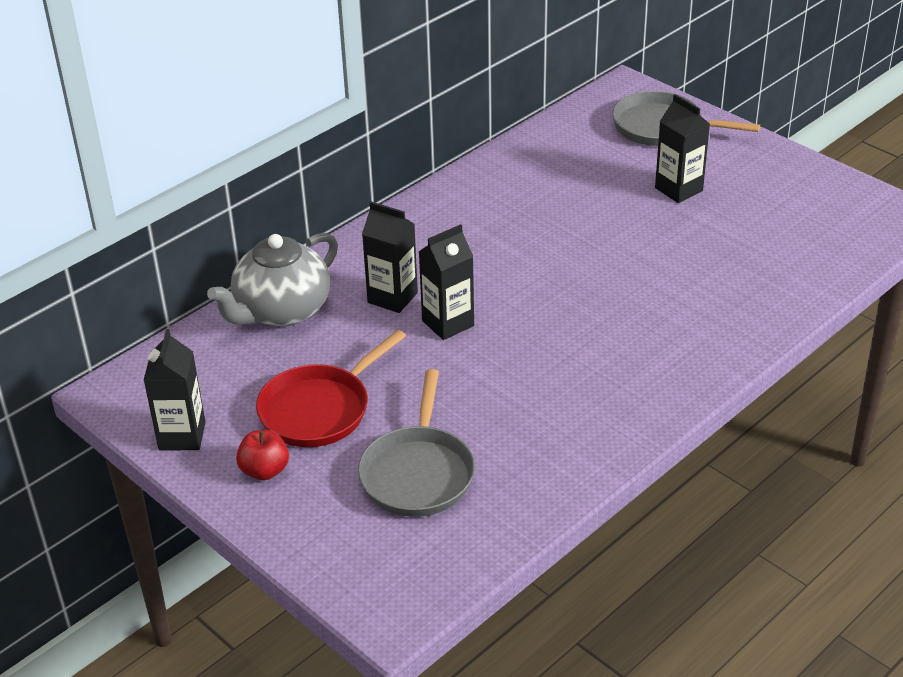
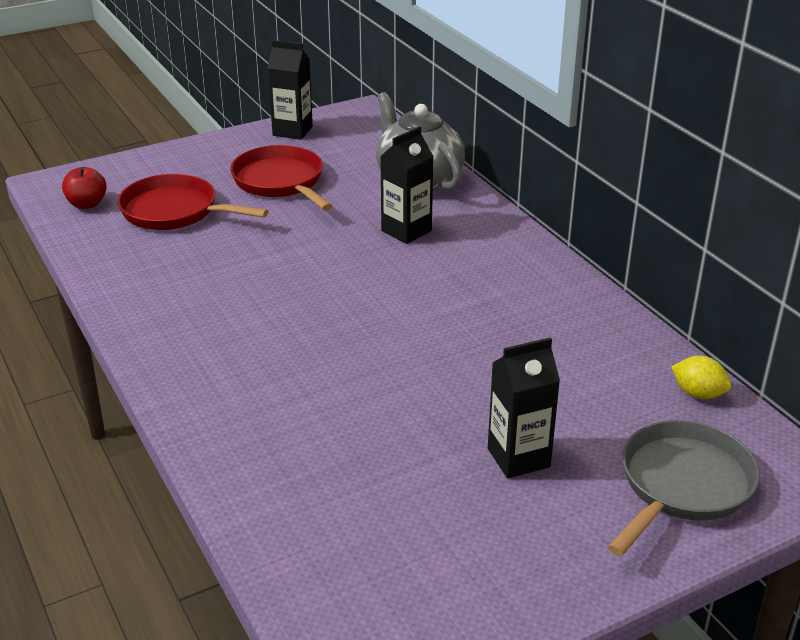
camera: 105 degrees right, 5 degrees down
(264, 471) = (231, 155): red apple -> red apple (87, 204)
(418, 473) = (175, 211): grey pan -> red pan
(448, 323) = (351, 252): black carton -> none
(562, 127) = (698, 393): none -> yellow lemon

________

• [WHAT THE TASK REQUIRES]
Make an exact copy of the listing above. Its pictures are not needed.

• [TASK OUTPUT]
camera: 105 degrees right, 5 degrees down
(264, 471) = (231, 155): red apple -> red apple (87, 204)
(418, 473) = (175, 211): grey pan -> red pan
(448, 323) = (351, 252): black carton -> none
(562, 127) = (698, 393): none -> yellow lemon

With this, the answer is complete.